Action item:
Retype exactly the span of lines below from the one with "yellow brick B7" through the one with "none -> red brick G1:I1 level 1". Do not include pictures.

━━━ Data supplied ━━━

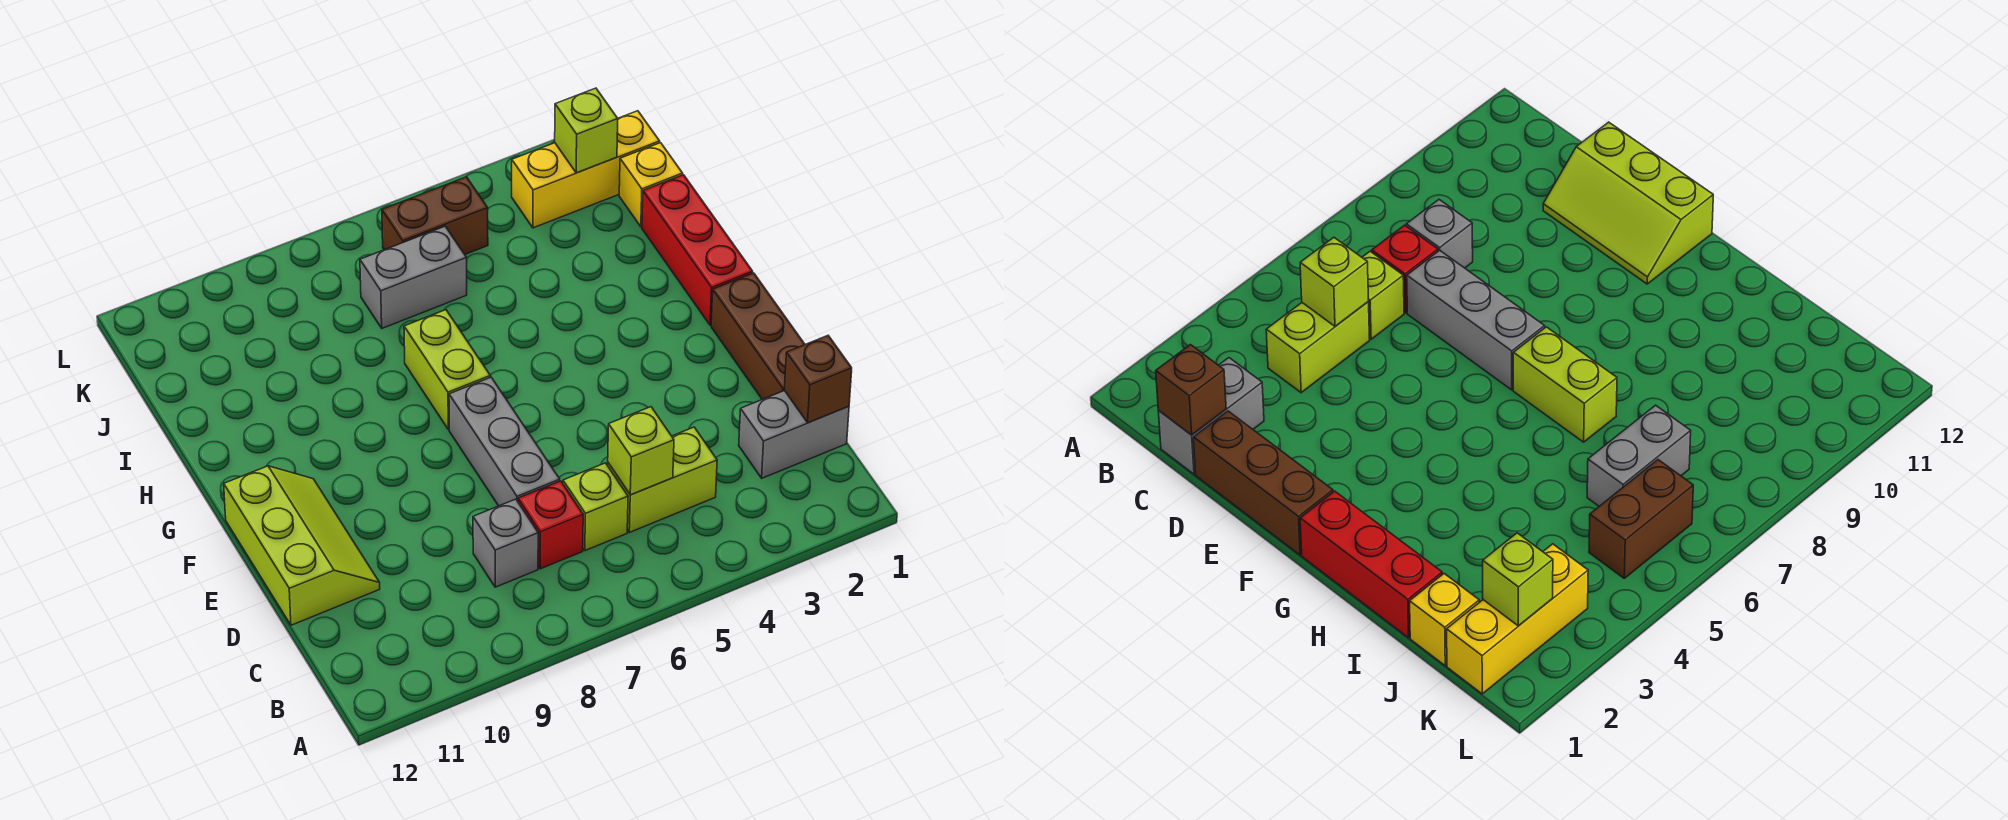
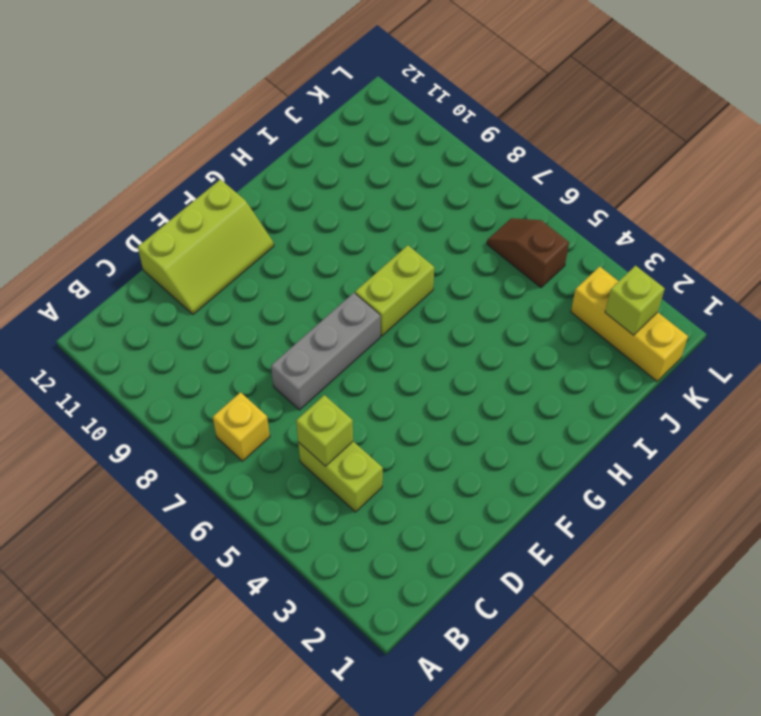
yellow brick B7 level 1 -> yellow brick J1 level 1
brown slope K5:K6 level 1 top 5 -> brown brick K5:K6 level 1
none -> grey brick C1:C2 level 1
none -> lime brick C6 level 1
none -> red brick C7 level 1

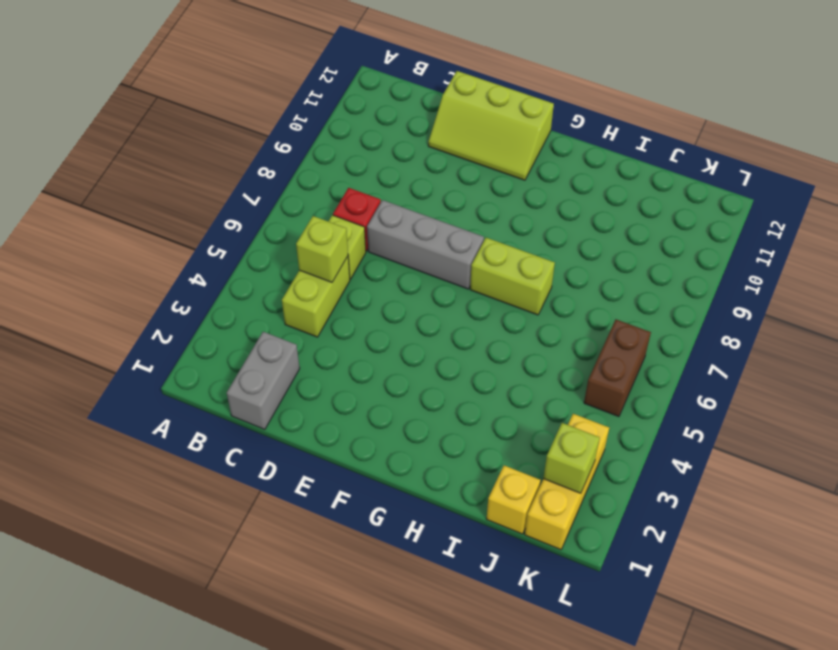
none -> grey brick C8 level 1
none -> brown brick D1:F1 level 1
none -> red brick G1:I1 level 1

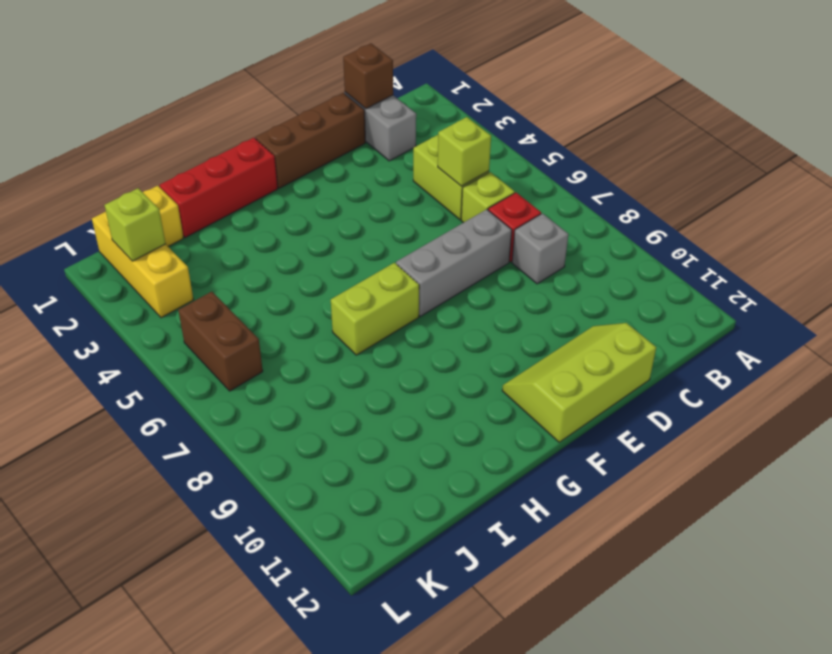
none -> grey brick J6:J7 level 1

━━━
━━━ Data supplied ━━━

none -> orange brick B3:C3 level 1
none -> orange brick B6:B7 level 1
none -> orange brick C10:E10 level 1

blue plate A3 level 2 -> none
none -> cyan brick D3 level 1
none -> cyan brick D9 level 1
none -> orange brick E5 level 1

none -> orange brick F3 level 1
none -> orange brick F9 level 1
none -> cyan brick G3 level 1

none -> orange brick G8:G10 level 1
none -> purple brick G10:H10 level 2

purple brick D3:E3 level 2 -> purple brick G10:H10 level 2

━━━
━━━ Data supplied ━━━

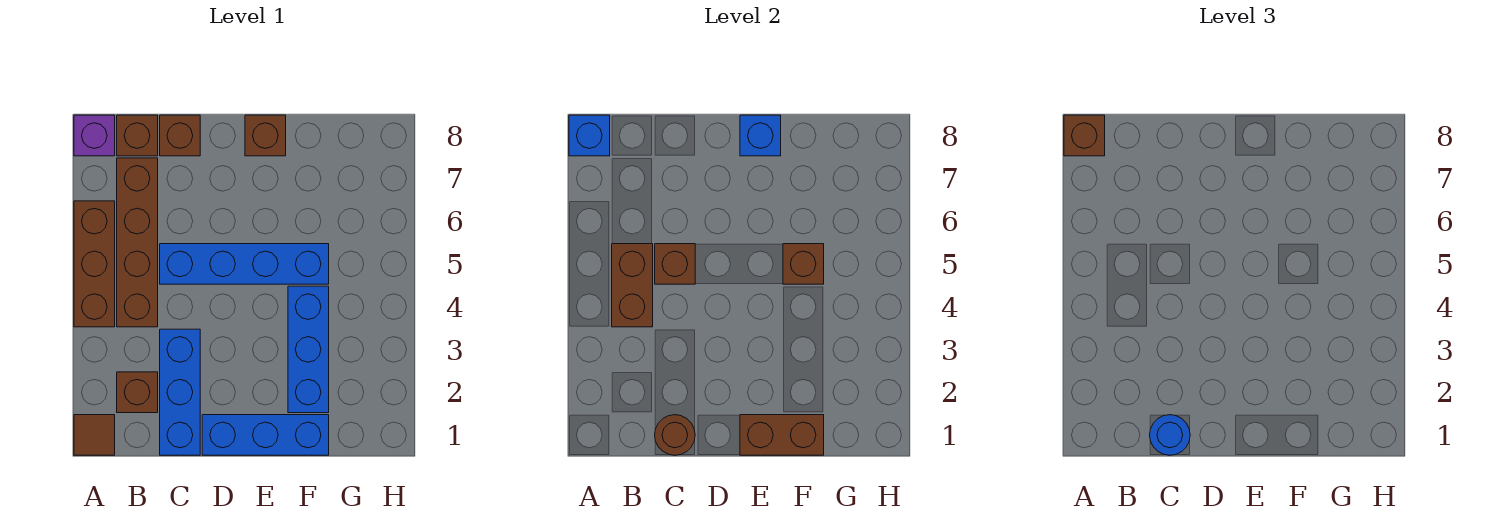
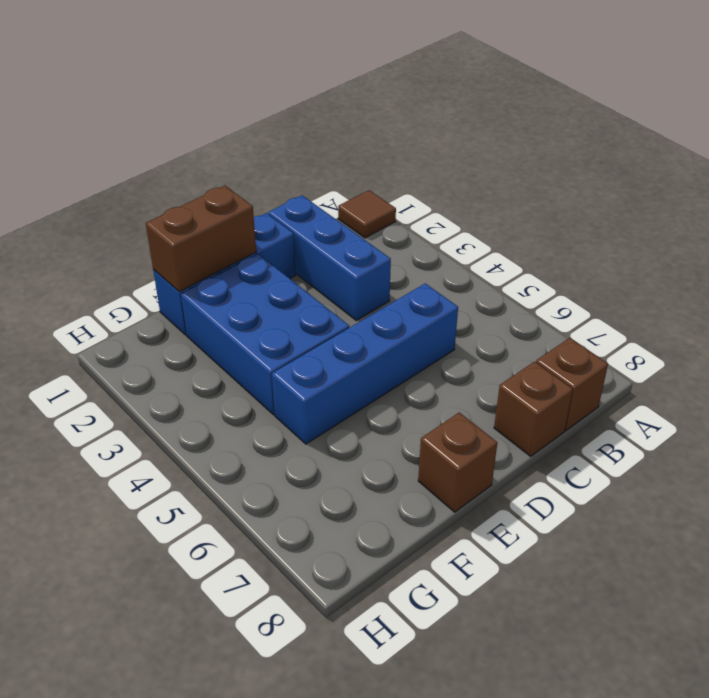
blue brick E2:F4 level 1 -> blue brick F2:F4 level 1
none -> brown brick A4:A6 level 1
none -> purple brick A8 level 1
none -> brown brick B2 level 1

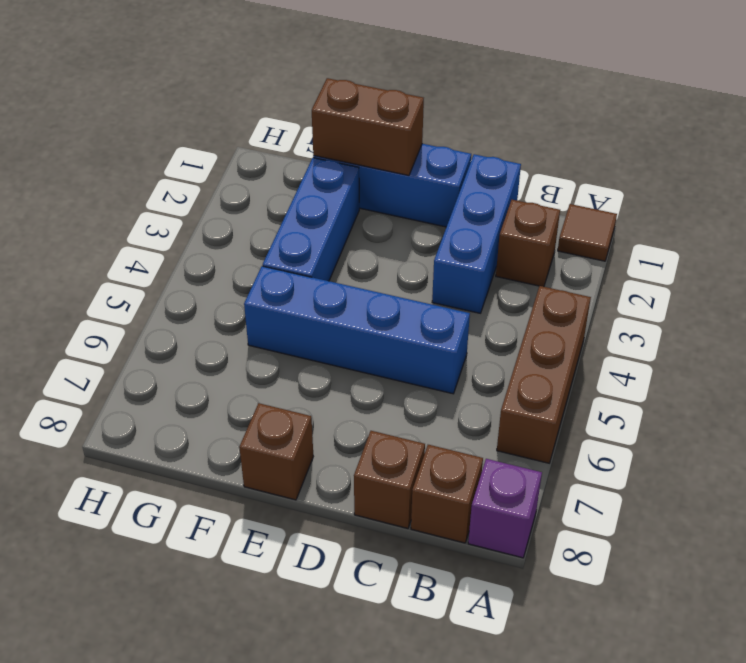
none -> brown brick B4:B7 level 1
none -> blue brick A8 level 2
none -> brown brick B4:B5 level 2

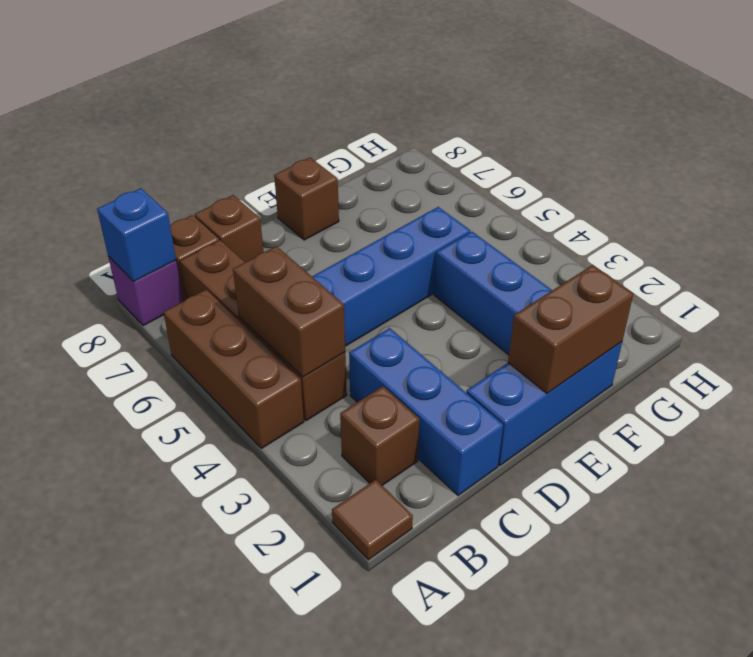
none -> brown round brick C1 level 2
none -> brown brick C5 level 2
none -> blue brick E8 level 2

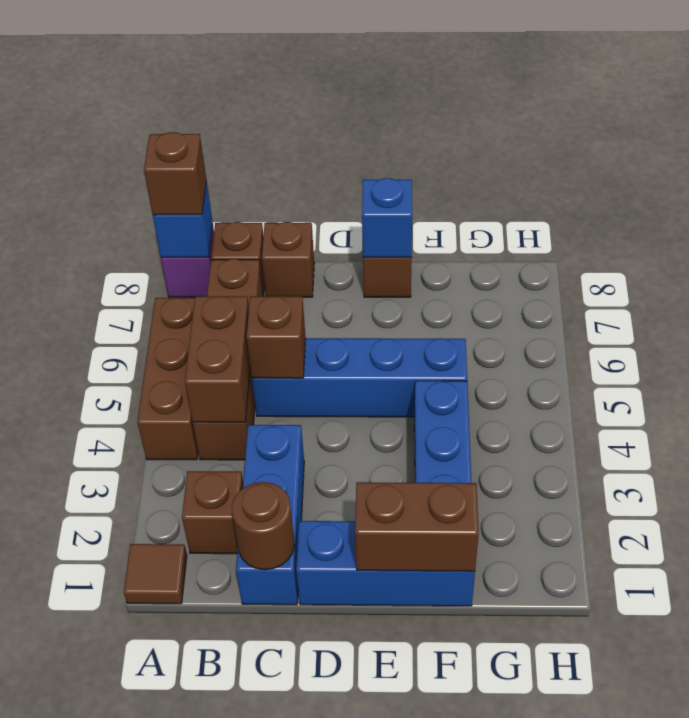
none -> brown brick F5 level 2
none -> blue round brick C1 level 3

━━━

Result:
yellow brick B7 level 1 -> yellow brick J1 level 1
brown slope K5:K6 level 1 top 5 -> brown brick K5:K6 level 1
none -> grey brick C1:C2 level 1
none -> lime brick C6 level 1
none -> red brick C7 level 1

none -> grey brick C8 level 1
none -> brown brick D1:F1 level 1
none -> red brick G1:I1 level 1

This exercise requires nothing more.